▸ DATA FOR THE TASK

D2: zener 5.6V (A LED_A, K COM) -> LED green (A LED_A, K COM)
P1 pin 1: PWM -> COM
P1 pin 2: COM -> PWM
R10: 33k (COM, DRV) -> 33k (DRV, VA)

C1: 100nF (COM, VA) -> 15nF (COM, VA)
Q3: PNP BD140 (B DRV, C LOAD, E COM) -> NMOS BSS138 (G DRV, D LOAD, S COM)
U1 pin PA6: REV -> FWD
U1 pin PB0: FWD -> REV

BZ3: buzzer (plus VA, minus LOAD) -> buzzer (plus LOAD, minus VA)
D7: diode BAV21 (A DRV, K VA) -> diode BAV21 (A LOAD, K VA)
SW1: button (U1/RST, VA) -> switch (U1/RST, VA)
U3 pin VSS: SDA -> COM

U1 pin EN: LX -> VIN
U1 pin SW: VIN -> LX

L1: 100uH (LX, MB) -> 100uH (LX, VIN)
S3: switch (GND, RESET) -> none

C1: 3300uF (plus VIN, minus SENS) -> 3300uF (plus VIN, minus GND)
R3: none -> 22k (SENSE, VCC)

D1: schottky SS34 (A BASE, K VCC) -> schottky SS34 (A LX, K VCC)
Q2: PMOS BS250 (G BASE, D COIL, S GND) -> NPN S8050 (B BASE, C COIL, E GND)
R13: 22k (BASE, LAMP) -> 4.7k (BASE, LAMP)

▸ WORK REQUEST
Say how many lines of the preceding data include the word "plus". The number is the whole answer.

▸ RESULT OF THE EXERCISE
2